Exercise goal: For the data below, count the lines that have the string "cyan" and state that number by itself.

Dataset extract:
┌──

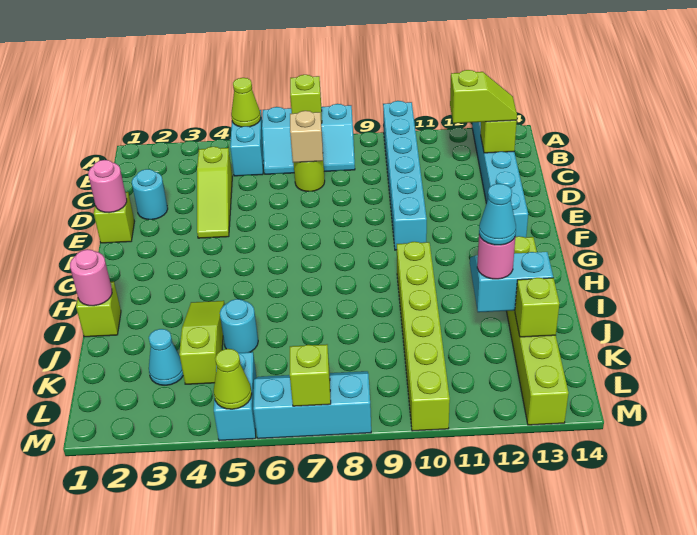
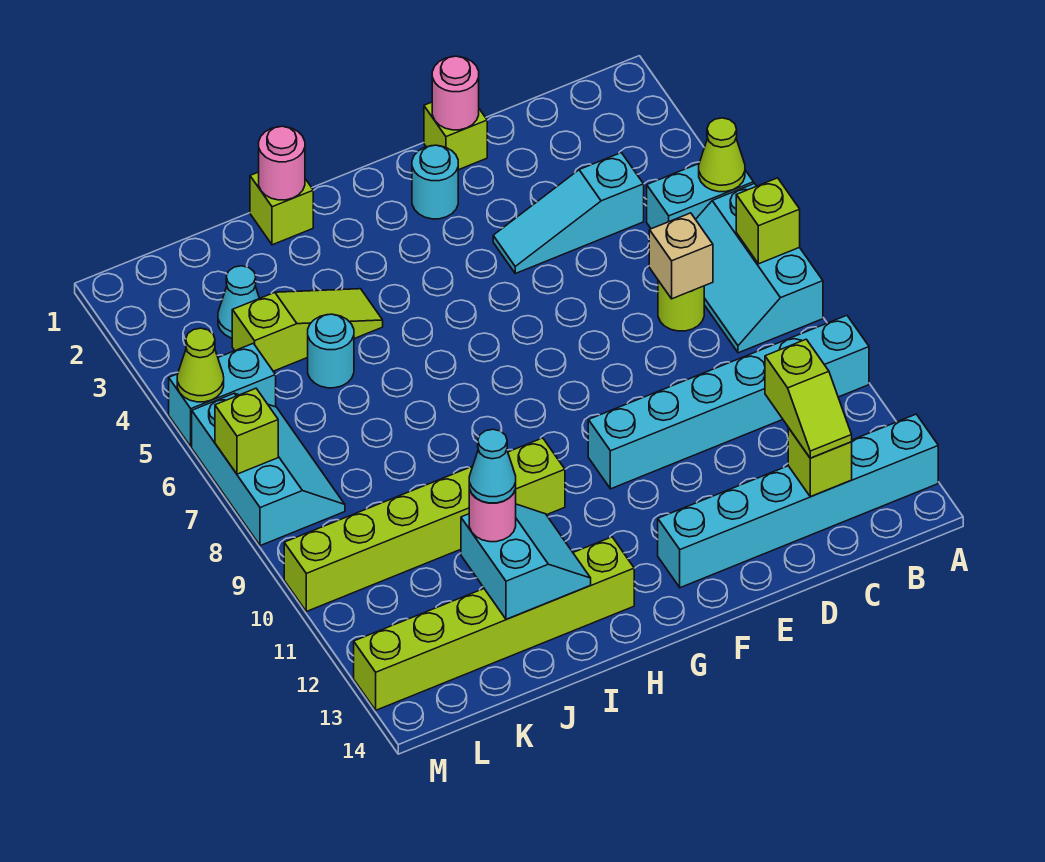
lime slope C4:E4 level 1 top C -> cyan slope C4:E4 level 1 top C
cyan round brick D2 level 1 -> cyan round brick F2 level 1
lime brick K13 level 2 -> none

└──

Task response: 2